***** Data lines

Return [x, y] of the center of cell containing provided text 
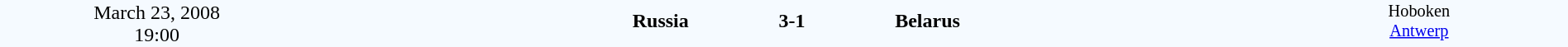
Russia [501, 22]
Belarus [1082, 22]
3-1 [791, 22]
Hoboken Antwerp [1419, 23]
March 23, 200819:00 [157, 23]
Extract the (x, y) coordinate from the center of the cell holding the provided text.  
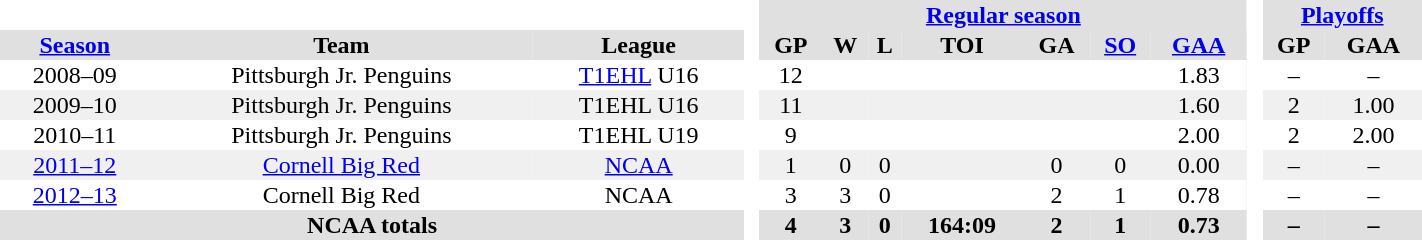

**********

#### Problem description:
Gather each line of the listing that contains the word "center", and copy those lines out in full. Count a line only if its capitalization matches.

#### Written response:
Return [x, y] of the center of cell containing provided text 
Extract the (x, y) coordinate from the center of the cell holding the provided text.  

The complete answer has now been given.